Starting at the top of the entries below, set down every line exactly, please, until you reach the line with "kubek [czarny] |", which is included too.

[Opening Excerpted data section]

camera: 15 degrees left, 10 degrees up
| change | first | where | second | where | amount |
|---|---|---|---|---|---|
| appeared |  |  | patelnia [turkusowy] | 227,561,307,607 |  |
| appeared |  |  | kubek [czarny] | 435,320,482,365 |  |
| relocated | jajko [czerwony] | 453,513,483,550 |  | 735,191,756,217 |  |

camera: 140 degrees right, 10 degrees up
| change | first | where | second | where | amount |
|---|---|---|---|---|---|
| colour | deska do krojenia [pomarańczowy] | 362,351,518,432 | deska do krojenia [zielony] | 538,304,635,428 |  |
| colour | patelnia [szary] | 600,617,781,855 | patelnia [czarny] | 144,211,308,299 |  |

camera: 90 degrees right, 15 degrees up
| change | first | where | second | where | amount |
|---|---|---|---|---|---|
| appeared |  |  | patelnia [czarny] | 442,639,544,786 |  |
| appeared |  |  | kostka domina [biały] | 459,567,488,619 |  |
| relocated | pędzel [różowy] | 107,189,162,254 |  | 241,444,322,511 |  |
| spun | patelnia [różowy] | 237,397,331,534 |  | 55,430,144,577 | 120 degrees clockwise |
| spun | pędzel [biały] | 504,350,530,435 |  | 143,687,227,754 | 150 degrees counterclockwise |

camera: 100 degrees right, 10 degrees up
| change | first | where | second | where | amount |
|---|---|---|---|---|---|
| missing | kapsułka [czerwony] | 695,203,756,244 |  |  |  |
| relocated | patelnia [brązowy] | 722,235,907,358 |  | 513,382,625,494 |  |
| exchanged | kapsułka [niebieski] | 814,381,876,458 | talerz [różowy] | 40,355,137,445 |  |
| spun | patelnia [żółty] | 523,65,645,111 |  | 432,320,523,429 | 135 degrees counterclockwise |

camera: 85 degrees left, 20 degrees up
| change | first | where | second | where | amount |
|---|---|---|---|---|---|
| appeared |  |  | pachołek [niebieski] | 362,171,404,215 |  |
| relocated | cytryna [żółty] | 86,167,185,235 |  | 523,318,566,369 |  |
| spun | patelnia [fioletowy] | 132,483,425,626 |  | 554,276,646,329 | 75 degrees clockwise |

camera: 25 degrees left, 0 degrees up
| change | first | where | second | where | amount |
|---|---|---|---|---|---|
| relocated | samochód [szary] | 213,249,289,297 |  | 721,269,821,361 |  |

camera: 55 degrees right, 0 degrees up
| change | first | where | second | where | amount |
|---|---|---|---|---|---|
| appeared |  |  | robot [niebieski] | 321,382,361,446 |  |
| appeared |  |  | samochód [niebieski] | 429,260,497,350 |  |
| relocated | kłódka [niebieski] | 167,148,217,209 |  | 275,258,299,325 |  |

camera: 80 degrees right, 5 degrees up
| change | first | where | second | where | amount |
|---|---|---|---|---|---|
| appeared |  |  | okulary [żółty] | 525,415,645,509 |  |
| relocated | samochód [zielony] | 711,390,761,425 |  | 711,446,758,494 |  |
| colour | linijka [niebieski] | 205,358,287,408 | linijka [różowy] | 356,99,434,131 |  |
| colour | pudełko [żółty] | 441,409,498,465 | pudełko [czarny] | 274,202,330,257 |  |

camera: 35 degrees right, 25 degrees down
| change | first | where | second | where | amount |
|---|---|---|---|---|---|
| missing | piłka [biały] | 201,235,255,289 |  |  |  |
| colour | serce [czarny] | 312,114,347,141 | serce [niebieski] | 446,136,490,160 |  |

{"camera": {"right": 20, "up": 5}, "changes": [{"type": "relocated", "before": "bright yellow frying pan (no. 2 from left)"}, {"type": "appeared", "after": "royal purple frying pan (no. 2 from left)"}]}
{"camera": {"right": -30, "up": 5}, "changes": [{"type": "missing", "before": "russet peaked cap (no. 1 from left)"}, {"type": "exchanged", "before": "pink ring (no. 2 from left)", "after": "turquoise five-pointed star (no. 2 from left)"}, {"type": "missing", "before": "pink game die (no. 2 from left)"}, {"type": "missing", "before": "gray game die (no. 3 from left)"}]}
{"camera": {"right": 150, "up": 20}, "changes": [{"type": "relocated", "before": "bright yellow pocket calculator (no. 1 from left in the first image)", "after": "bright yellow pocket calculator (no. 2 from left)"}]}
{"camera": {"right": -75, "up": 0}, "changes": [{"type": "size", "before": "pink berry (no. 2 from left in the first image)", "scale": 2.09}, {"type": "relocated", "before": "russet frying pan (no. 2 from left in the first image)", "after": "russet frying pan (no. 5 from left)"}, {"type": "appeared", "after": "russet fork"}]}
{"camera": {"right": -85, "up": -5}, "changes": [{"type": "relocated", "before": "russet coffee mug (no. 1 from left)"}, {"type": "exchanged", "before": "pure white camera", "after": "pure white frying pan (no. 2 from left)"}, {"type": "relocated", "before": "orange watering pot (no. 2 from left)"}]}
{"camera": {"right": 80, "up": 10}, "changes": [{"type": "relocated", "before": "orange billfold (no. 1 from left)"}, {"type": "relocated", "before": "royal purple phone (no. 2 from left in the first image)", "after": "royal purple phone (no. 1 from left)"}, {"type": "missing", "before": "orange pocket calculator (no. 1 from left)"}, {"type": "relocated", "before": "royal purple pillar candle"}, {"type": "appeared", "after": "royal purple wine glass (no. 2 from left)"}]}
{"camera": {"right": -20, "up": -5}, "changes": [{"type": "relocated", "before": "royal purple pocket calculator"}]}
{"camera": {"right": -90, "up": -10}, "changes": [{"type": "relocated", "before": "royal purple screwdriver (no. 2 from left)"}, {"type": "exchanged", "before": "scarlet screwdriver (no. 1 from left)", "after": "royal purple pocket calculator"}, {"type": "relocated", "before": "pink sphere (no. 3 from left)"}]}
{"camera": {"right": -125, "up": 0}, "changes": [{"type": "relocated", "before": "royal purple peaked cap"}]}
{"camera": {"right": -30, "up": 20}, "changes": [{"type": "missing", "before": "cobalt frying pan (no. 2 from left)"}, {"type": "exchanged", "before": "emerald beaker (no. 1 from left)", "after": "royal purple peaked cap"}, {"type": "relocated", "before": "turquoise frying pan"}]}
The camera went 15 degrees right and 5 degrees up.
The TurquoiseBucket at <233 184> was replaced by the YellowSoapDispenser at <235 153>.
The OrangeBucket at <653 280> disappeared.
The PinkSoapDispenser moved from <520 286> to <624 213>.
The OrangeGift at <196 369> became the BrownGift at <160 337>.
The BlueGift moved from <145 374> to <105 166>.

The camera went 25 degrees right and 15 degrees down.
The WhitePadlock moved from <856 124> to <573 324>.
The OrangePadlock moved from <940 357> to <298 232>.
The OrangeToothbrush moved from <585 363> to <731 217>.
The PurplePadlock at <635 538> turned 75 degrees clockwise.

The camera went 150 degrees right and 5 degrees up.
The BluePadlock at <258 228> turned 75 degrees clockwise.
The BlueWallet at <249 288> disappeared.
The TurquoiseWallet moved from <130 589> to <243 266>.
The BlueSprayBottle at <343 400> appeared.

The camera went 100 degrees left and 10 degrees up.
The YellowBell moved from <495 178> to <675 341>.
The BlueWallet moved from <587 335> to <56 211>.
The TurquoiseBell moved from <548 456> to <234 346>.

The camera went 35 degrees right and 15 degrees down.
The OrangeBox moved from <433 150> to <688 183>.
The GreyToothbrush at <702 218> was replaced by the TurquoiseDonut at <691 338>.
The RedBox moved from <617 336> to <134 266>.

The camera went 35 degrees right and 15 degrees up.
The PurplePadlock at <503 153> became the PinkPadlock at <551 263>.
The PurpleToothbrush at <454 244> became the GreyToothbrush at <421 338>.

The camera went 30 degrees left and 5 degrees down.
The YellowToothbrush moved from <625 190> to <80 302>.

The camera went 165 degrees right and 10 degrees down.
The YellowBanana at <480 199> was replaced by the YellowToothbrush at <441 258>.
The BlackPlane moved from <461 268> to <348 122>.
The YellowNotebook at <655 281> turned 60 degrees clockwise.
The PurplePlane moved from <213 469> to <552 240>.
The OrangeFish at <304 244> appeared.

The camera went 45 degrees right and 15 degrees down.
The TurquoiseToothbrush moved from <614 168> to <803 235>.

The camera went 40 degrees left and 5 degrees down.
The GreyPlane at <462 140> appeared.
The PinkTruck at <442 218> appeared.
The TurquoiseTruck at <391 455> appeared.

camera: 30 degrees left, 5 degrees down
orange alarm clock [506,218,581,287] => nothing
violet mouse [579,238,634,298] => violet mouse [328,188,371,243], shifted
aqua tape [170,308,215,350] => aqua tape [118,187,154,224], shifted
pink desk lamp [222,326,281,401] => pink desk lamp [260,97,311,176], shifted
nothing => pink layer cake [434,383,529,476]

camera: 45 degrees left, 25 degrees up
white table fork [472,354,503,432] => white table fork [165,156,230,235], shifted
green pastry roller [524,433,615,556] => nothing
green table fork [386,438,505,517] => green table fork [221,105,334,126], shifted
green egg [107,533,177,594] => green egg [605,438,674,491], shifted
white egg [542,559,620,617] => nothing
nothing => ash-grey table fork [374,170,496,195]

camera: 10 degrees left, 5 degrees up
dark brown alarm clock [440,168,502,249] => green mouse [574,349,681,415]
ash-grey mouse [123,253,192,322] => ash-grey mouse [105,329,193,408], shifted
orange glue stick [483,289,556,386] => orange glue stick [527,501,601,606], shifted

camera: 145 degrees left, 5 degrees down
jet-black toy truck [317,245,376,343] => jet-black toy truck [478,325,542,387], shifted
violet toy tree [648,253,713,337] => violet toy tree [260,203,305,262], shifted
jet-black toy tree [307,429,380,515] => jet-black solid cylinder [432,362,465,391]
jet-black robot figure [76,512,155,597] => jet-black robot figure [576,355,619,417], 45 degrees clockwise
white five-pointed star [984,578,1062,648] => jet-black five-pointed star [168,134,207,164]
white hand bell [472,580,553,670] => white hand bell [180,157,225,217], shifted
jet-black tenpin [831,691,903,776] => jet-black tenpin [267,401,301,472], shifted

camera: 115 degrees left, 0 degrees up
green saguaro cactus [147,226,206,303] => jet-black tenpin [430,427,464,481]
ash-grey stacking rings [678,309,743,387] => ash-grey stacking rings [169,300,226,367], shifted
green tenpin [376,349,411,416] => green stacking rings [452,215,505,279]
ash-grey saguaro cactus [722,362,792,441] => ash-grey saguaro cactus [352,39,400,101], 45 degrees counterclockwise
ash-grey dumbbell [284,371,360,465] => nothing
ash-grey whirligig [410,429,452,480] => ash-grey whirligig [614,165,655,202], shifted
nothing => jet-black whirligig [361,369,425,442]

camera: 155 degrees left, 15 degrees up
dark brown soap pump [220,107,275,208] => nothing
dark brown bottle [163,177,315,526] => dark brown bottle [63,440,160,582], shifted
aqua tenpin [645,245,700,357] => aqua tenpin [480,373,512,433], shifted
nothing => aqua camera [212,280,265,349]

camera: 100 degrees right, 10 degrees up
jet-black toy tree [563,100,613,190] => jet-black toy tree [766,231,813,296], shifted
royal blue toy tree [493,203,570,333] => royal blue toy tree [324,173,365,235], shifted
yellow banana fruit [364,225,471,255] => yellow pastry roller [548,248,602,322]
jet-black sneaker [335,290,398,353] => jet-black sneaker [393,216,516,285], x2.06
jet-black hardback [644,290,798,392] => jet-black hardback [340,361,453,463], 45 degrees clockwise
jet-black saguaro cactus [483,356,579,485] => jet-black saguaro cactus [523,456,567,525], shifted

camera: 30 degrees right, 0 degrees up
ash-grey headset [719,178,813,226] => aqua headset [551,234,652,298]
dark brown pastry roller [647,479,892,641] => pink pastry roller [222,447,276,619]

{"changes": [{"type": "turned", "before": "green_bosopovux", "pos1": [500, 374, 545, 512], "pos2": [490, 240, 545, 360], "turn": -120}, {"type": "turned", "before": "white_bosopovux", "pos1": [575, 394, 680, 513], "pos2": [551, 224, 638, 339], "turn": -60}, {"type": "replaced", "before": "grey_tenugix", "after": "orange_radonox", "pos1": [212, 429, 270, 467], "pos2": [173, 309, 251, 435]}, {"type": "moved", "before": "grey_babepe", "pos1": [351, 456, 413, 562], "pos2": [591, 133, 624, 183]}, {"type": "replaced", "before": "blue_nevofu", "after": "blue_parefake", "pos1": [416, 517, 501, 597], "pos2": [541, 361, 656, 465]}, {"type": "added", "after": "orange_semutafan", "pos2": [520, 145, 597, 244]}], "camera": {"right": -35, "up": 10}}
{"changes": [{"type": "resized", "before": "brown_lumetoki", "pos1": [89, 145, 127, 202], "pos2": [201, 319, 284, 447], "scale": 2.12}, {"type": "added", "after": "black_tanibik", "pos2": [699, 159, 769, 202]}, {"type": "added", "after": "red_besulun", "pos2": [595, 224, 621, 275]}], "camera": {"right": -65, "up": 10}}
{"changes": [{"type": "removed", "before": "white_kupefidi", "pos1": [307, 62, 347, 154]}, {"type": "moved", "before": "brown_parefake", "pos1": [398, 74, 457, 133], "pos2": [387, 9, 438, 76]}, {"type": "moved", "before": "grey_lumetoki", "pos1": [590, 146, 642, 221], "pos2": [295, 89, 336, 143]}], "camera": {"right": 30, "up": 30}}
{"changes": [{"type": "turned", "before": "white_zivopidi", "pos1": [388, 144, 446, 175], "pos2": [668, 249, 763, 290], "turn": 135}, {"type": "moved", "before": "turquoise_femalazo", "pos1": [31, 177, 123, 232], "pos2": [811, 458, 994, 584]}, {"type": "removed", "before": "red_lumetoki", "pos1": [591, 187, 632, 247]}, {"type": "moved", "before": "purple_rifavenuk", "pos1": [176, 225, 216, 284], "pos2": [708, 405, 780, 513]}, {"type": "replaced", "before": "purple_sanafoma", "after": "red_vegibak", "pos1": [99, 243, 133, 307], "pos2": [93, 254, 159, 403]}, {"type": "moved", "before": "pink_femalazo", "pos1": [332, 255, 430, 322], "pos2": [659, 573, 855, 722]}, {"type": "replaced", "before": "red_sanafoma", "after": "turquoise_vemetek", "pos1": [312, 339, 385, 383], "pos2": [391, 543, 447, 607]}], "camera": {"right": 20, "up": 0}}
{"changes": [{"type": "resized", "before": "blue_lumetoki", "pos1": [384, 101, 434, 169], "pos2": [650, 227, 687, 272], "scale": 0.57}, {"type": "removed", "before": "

[Closing Excerpted data section]

→ **Solution for this task**
camera: 15 degrees left, 10 degrees up
| change | first | where | second | where | amount |
|---|---|---|---|---|---|
| appeared |  |  | patelnia [turkusowy] | 227,561,307,607 |  |
| appeared |  |  | kubek [czarny] | 435,320,482,365 |  |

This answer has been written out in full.